**Supplied data:**
-*-

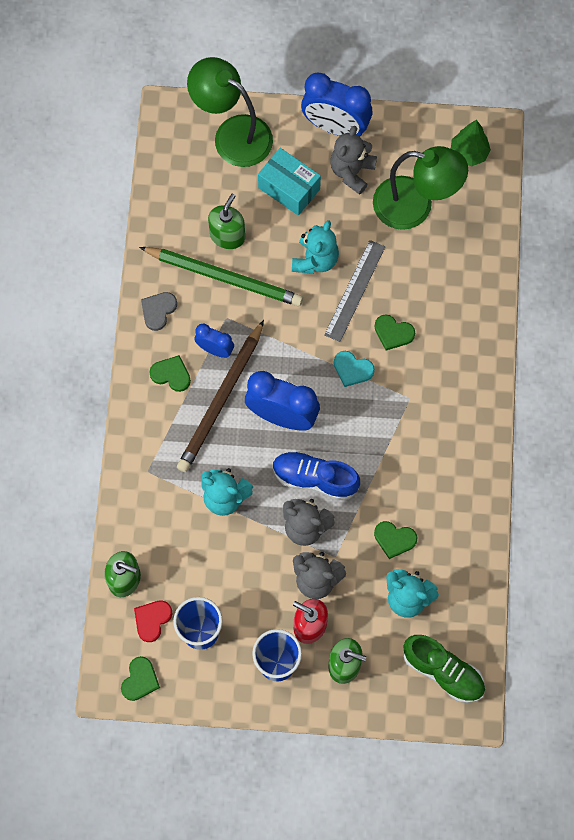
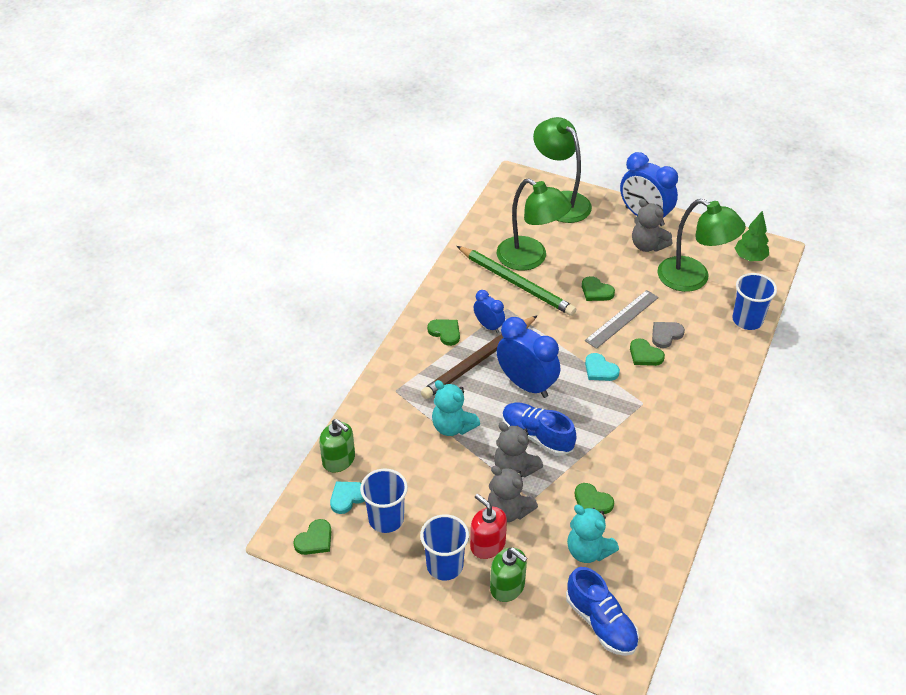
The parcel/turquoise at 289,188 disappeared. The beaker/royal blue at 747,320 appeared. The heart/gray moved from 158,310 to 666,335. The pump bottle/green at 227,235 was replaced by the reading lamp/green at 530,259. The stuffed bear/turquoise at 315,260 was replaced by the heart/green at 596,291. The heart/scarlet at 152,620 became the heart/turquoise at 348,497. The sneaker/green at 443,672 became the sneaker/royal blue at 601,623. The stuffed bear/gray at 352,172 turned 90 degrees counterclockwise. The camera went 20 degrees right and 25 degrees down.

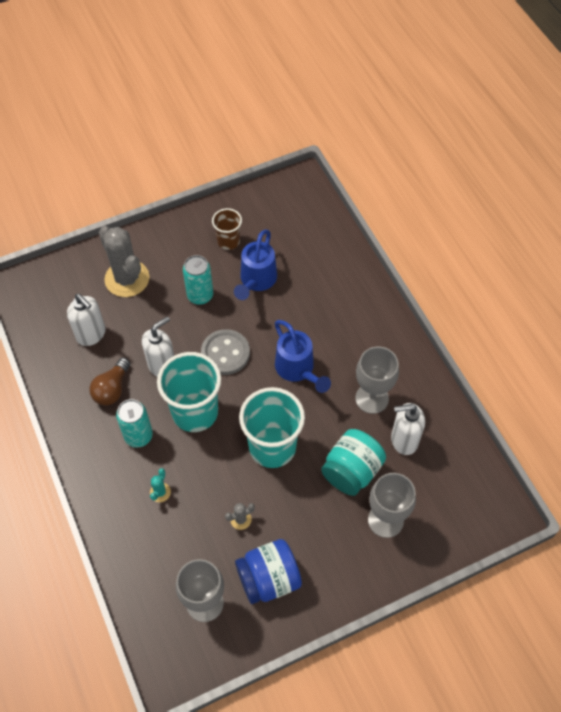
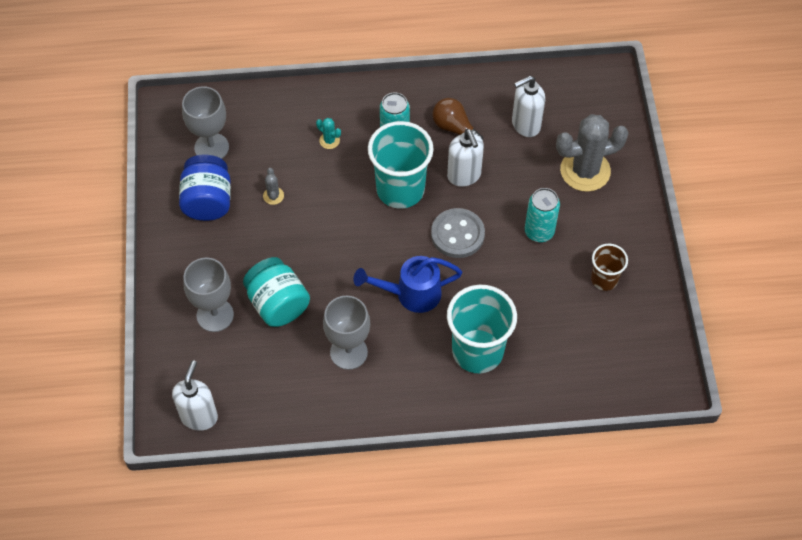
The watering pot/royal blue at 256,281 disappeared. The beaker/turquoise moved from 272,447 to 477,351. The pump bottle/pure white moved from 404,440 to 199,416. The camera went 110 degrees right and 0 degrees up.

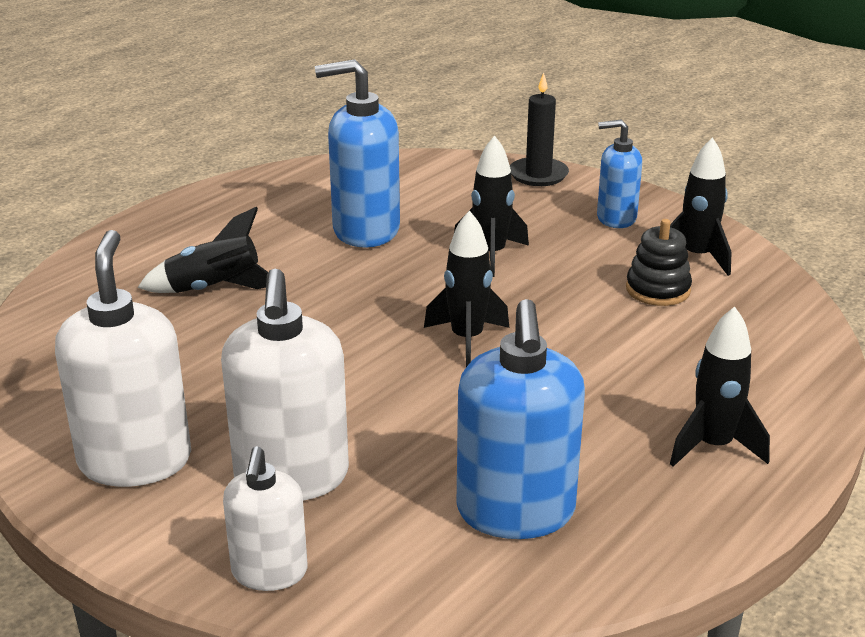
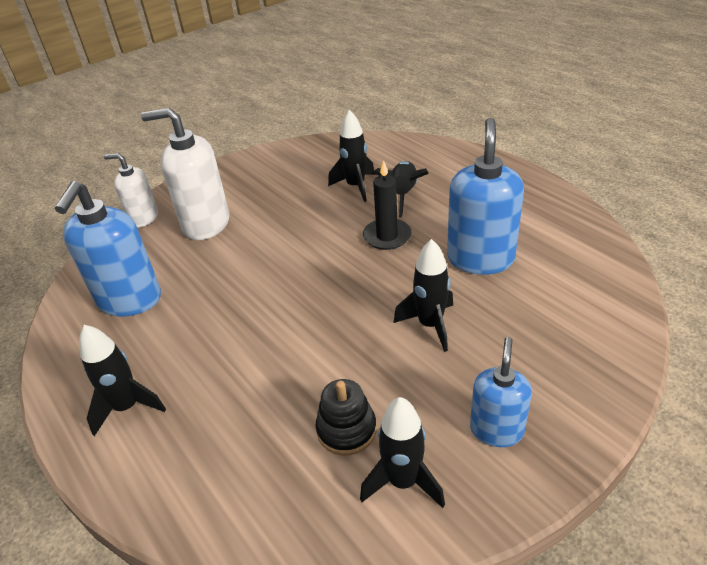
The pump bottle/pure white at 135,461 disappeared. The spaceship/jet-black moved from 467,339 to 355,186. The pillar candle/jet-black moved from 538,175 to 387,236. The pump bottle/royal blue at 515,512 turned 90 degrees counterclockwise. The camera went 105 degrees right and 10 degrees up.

-*-

**Assignment:** Copy every line above word for word and exclude the pictures.

**Response to the exercise:**
The parcel/turquoise at 289,188 disappeared. The beaker/royal blue at 747,320 appeared. The heart/gray moved from 158,310 to 666,335. The pump bottle/green at 227,235 was replaced by the reading lamp/green at 530,259. The stuffed bear/turquoise at 315,260 was replaced by the heart/green at 596,291. The heart/scarlet at 152,620 became the heart/turquoise at 348,497. The sneaker/green at 443,672 became the sneaker/royal blue at 601,623. The stuffed bear/gray at 352,172 turned 90 degrees counterclockwise. The camera went 20 degrees right and 25 degrees down.

The watering pot/royal blue at 256,281 disappeared. The beaker/turquoise moved from 272,447 to 477,351. The pump bottle/pure white moved from 404,440 to 199,416. The camera went 110 degrees right and 0 degrees up.

The pump bottle/pure white at 135,461 disappeared. The spaceship/jet-black moved from 467,339 to 355,186. The pillar candle/jet-black moved from 538,175 to 387,236. The pump bottle/royal blue at 515,512 turned 90 degrees counterclockwise. The camera went 105 degrees right and 10 degrees up.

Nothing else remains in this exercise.